* Assignment
Retype, word for word, every line of the records below starting at the one that contains "U11: NOR CD4001" and ending at the one that contains "U30: NAND CD4011"; include both of those lines and nothing more.

* Given records
[Start of section]

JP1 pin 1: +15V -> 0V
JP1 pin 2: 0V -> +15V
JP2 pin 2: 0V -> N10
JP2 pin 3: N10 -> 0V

[End of section]
[Start of section]

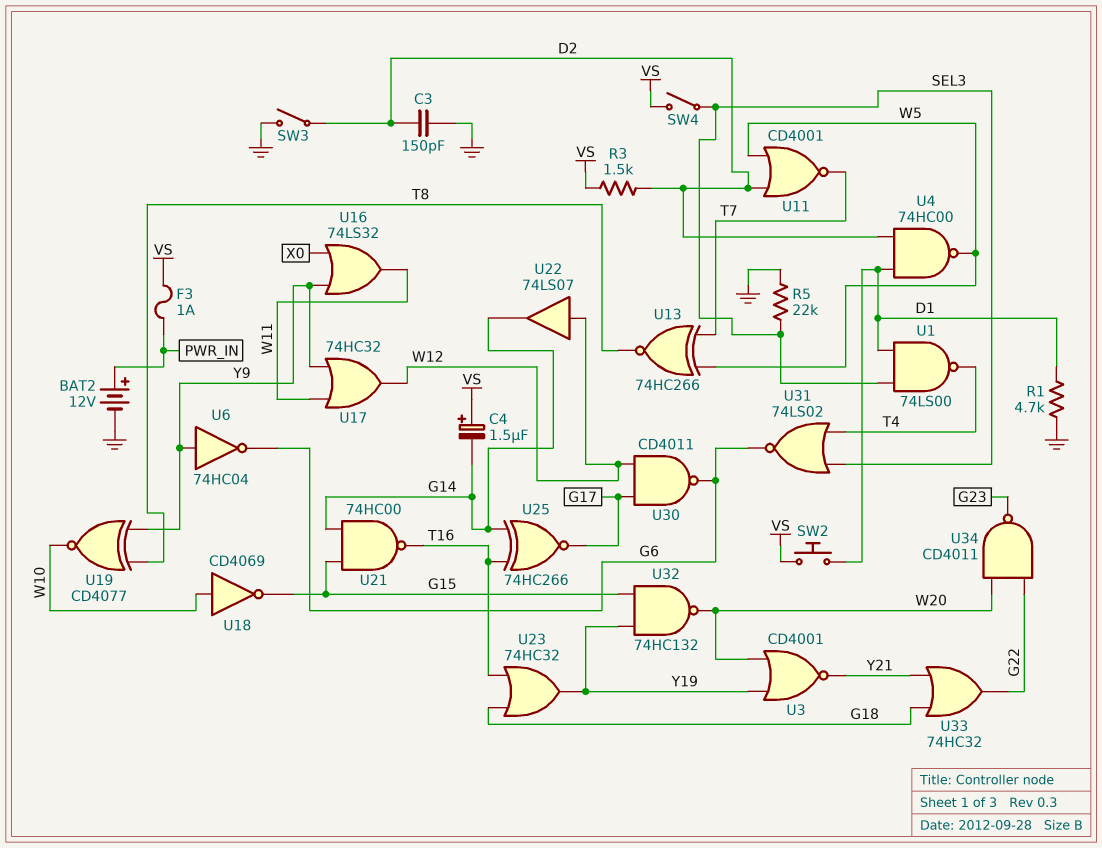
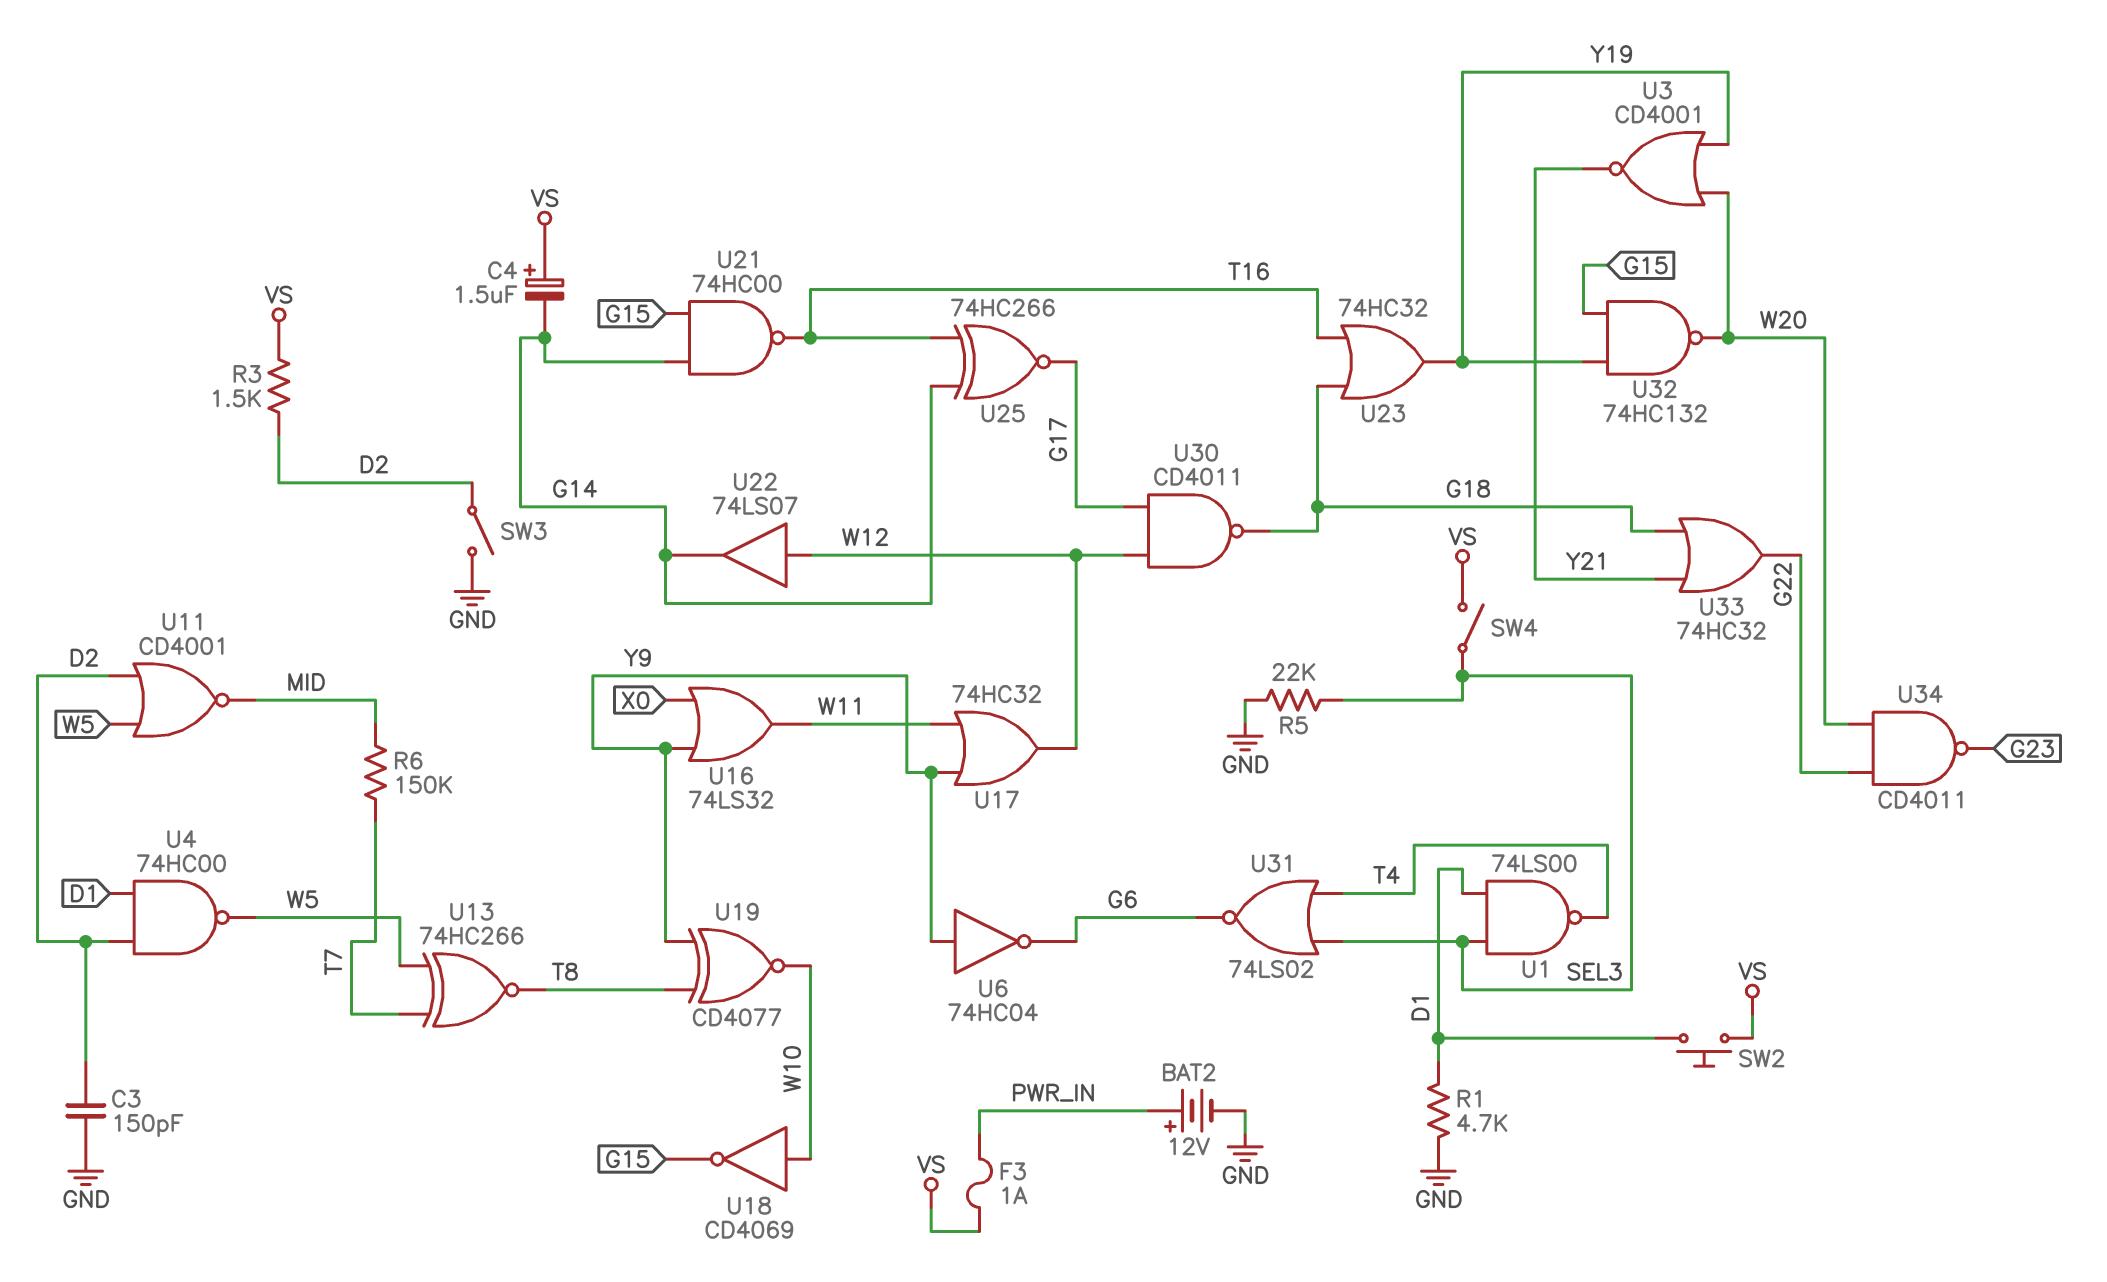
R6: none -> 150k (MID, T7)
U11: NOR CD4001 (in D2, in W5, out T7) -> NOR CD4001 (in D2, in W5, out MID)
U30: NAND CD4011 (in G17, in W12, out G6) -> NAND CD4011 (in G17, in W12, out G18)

[End of section]

* Expected answer
U11: NOR CD4001 (in D2, in W5, out T7) -> NOR CD4001 (in D2, in W5, out MID)
U30: NAND CD4011 (in G17, in W12, out G6) -> NAND CD4011 (in G17, in W12, out G18)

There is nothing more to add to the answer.